-- What this task involves --
Print the line that contains "blue brick I4" and every line after it through the last line of the records below, exactly as written and nothing else.

-- Given records --

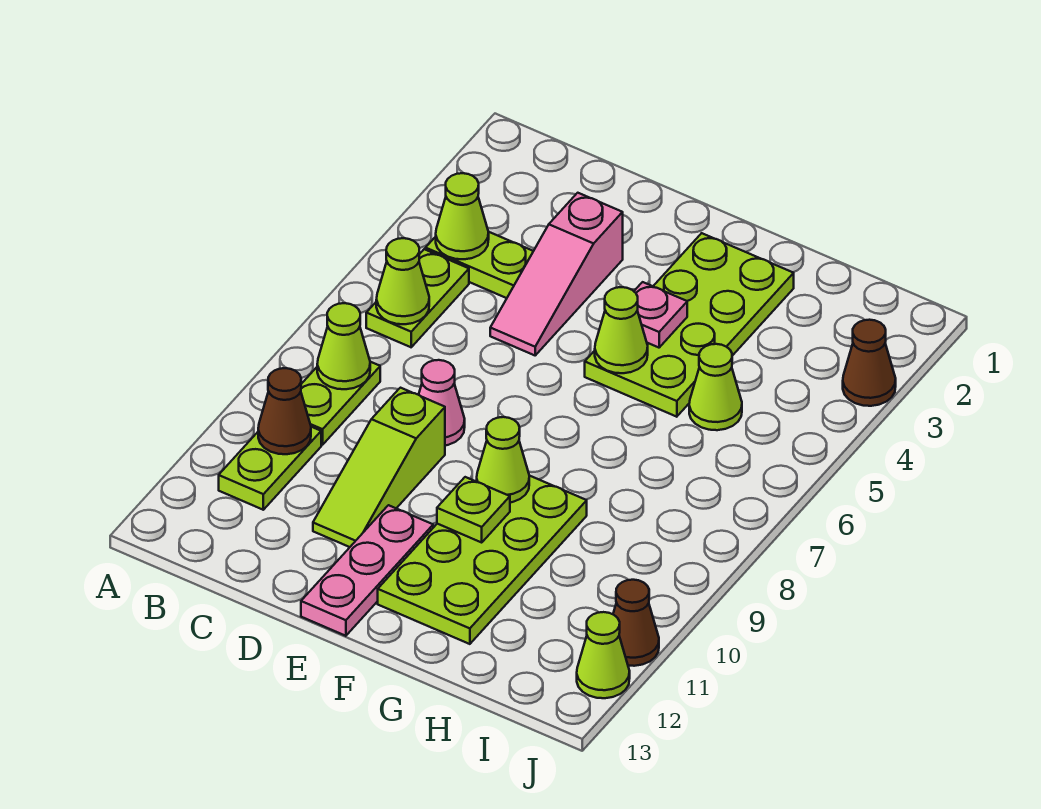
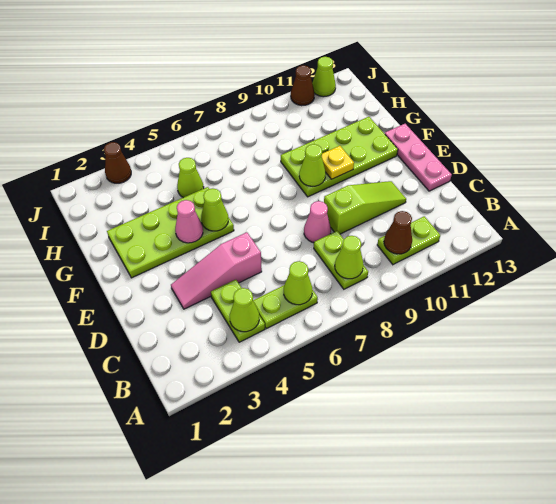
lime plate B8:B9 level 1 -> lime plate B8:C8 level 1
pink slope D3:D5 level 1 top 3 -> pink slope D3:D5 level 1 top 5
pink plate E11:E13 level 1 -> pink plate D13:F13 level 1
pink plate F4 level 2 -> pink cone F4 level 2
lime plate F10 level 2 -> yellow plate F10 level 2

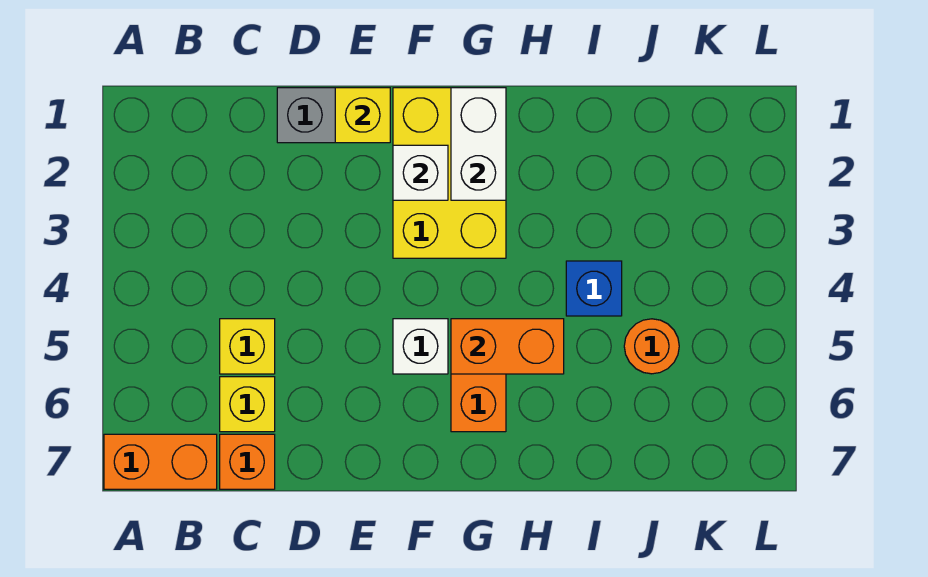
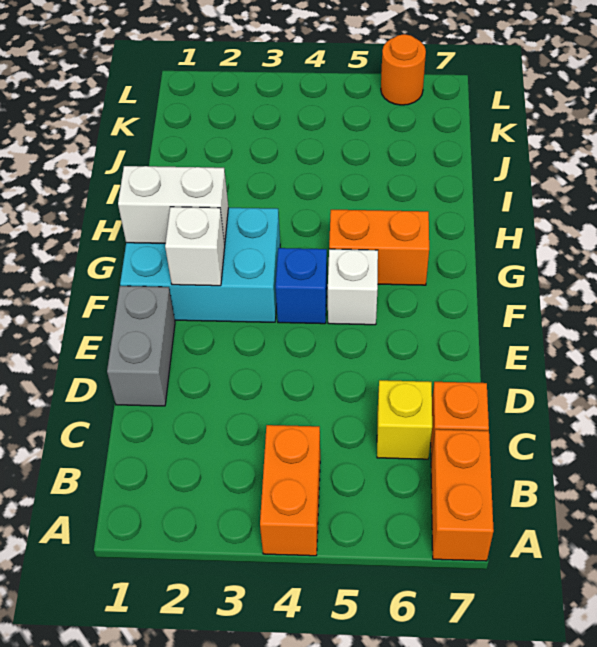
yellow brick C5 level 1 -> none
yellow brick E1 level 2 -> none
yellow brick F1:G3 level 1 -> cyan brick F1:G3 level 1
orange brick G5:H5 level 2 -> orange brick A4:B4 level 1
blue brick I4 level 1 -> blue brick F4 level 1
orange round brick J5 level 1 -> orange round brick L6 level 1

-- Solution below --
blue brick I4 level 1 -> blue brick F4 level 1
orange round brick J5 level 1 -> orange round brick L6 level 1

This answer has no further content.